Directions
Check each line below for the word "insert". How many have it? Answer with the number only.

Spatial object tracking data
---*---
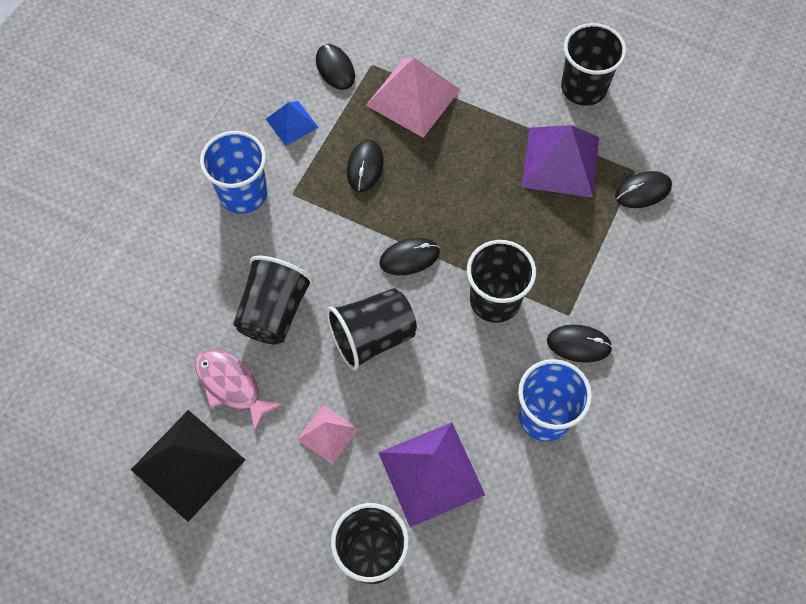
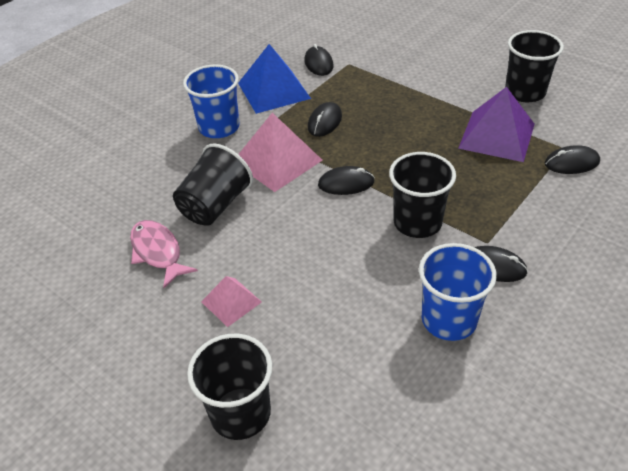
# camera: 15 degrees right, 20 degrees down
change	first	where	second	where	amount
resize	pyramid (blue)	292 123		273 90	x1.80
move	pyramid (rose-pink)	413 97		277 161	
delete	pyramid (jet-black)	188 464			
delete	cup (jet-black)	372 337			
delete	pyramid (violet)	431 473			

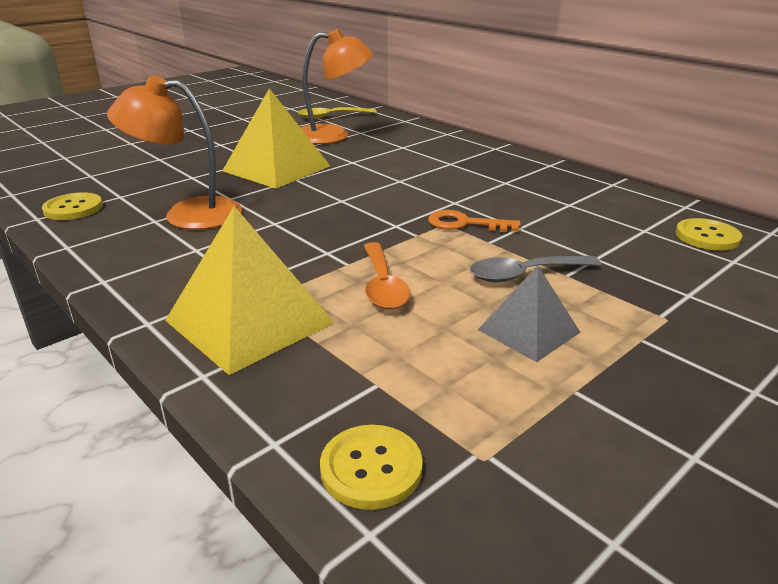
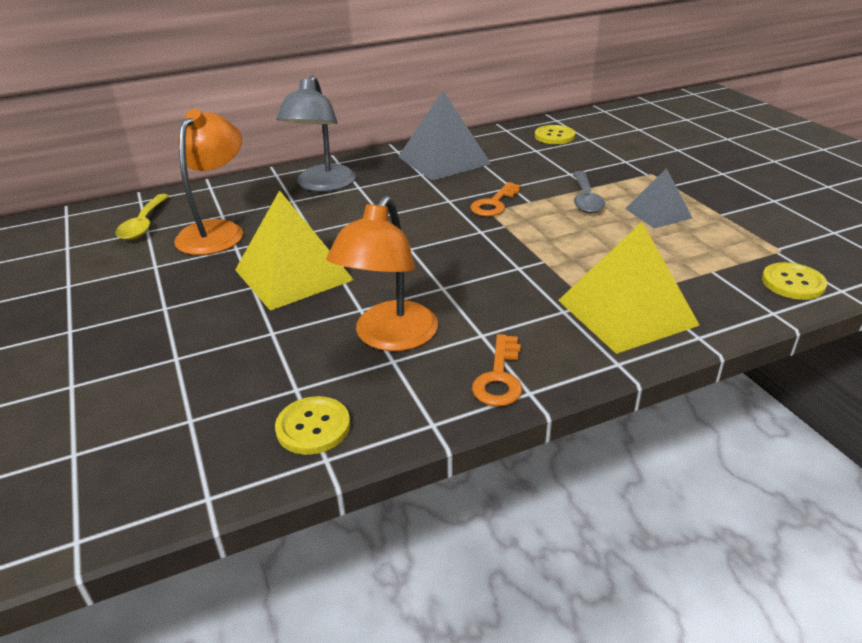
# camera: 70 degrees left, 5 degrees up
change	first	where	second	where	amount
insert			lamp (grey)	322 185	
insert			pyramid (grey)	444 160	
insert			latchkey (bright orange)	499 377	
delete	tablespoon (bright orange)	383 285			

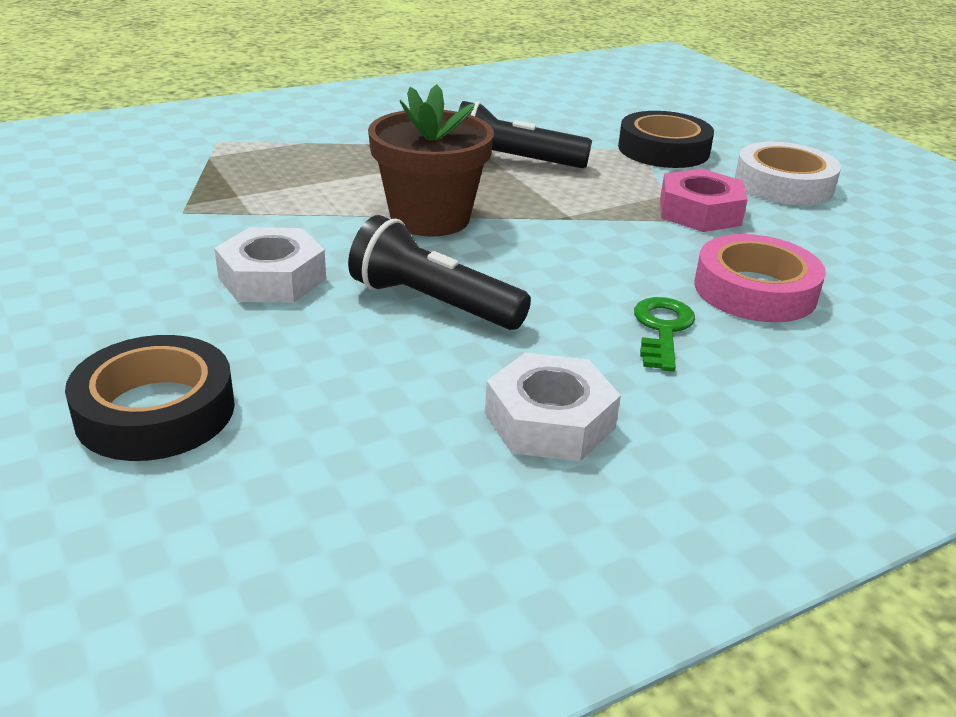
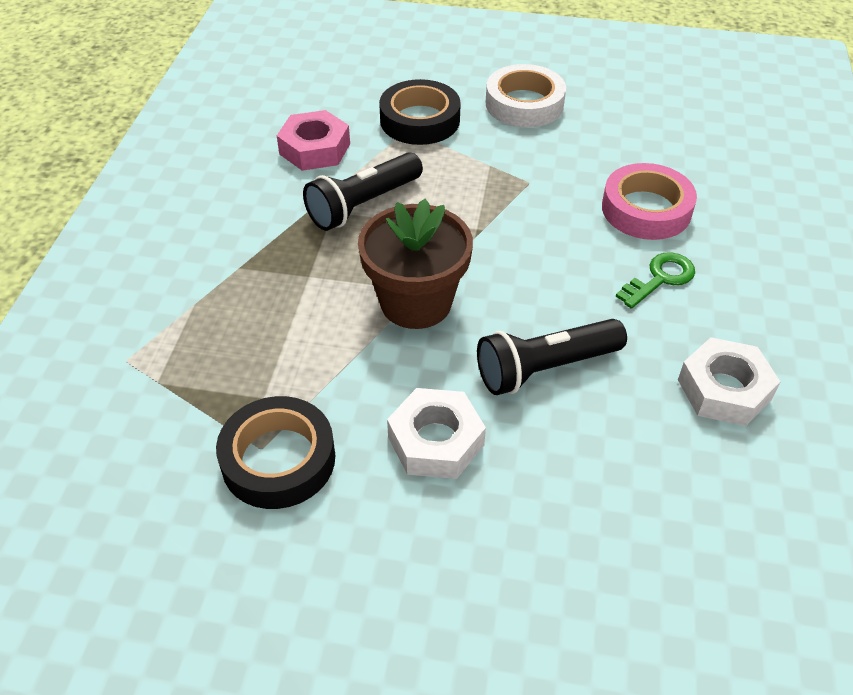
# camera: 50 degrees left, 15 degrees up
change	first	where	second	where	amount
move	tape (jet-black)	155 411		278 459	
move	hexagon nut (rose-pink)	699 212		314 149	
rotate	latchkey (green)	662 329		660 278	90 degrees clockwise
---*---
Solution to this problem
3